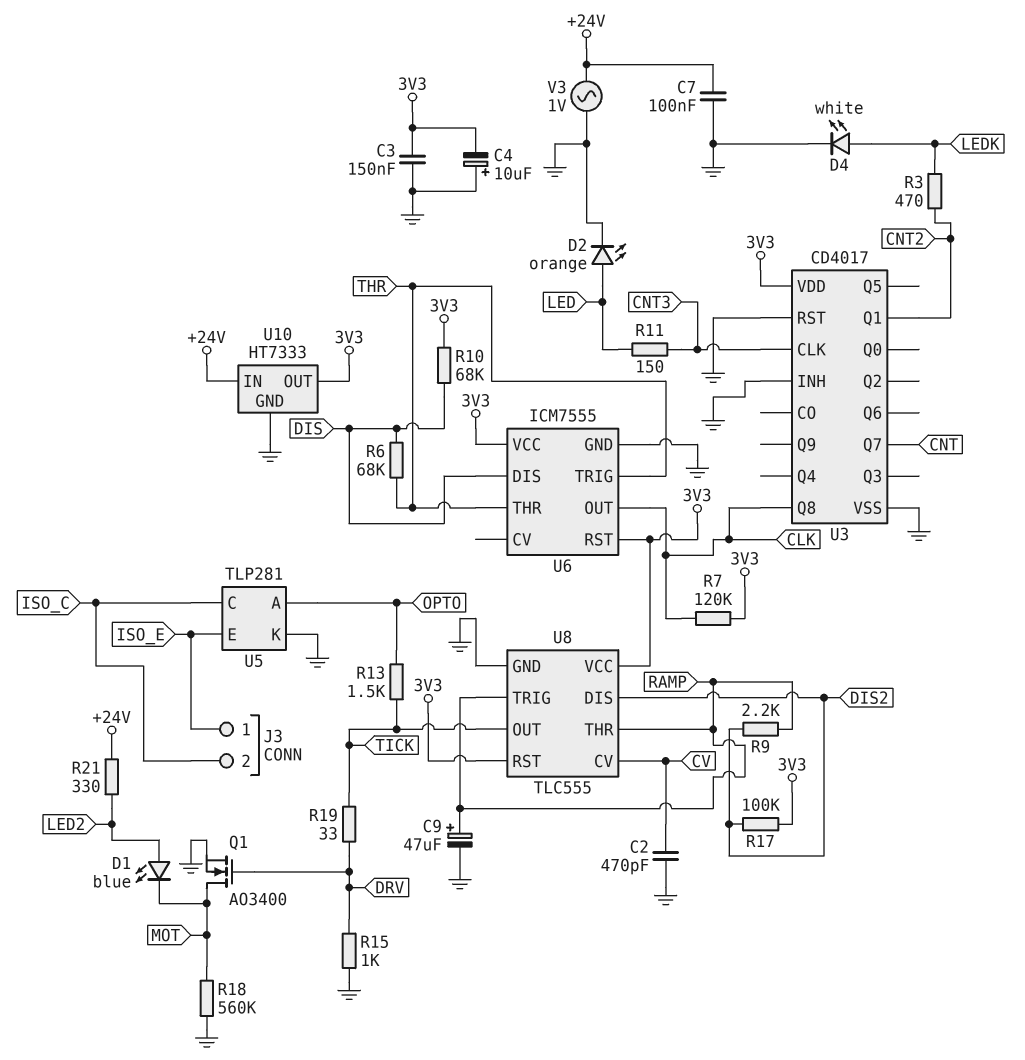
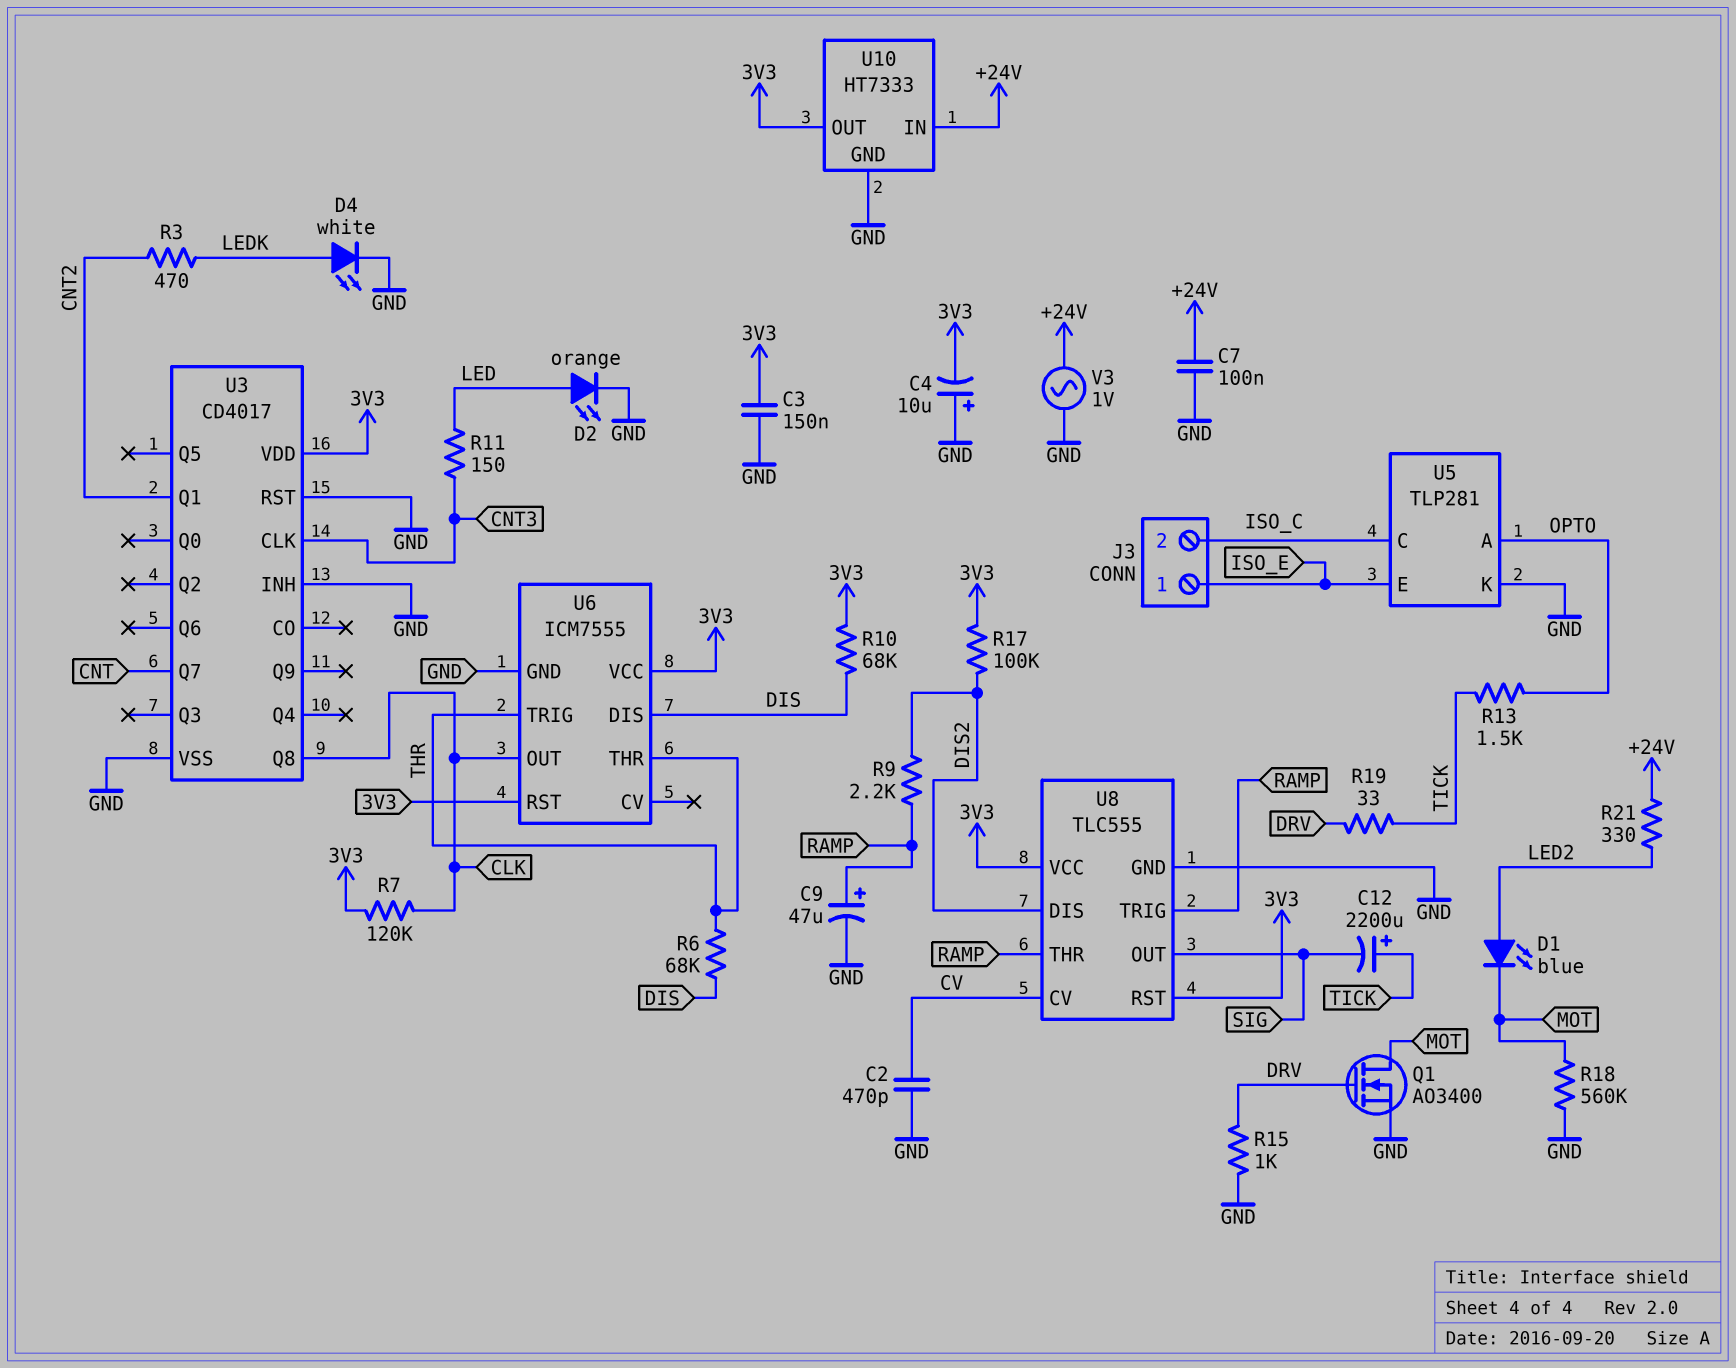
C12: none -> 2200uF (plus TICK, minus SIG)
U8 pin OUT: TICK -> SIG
==
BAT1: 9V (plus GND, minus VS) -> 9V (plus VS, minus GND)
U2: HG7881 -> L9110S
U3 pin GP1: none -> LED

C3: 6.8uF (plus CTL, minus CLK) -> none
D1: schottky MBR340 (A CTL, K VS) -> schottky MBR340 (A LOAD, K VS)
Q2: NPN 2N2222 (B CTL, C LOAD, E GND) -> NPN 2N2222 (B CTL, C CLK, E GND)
---
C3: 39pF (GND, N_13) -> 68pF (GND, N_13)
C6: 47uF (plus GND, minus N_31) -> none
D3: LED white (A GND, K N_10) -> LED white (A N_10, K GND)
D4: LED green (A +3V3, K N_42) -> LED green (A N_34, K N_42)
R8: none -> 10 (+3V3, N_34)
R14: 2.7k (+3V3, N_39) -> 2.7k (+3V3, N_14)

» **Task to carry out**: Using the data above, transcribe the lines that run from the line with "C3: 6.8uF (plus CTL, minus CLK) -> none" to the line with "Q2: NPN 2N2222", both ends kept, and output nothing else.

» **Your response**:
C3: 6.8uF (plus CTL, minus CLK) -> none
D1: schottky MBR340 (A CTL, K VS) -> schottky MBR340 (A LOAD, K VS)
Q2: NPN 2N2222 (B CTL, C LOAD, E GND) -> NPN 2N2222 (B CTL, C CLK, E GND)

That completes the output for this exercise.